(Object change descriptions)
▶

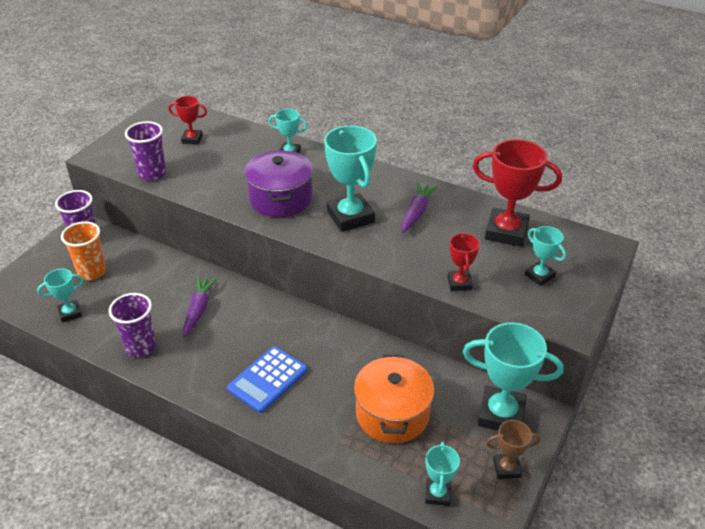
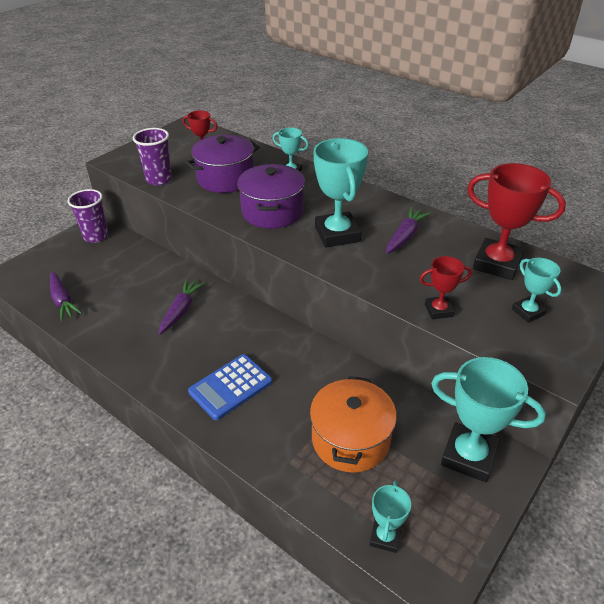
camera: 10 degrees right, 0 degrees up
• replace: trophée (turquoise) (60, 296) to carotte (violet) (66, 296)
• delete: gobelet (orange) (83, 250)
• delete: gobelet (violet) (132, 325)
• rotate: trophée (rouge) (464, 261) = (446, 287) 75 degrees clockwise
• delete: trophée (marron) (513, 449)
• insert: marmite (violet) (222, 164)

◀

Only those lines running from the one containing "(orange) (83, 250)" through the last line of the data above are to be copied, exactly, with both ends included.

• delete: gobelet (orange) (83, 250)
• delete: gobelet (violet) (132, 325)
• rotate: trophée (rouge) (464, 261) = (446, 287) 75 degrees clockwise
• delete: trophée (marron) (513, 449)
• insert: marmite (violet) (222, 164)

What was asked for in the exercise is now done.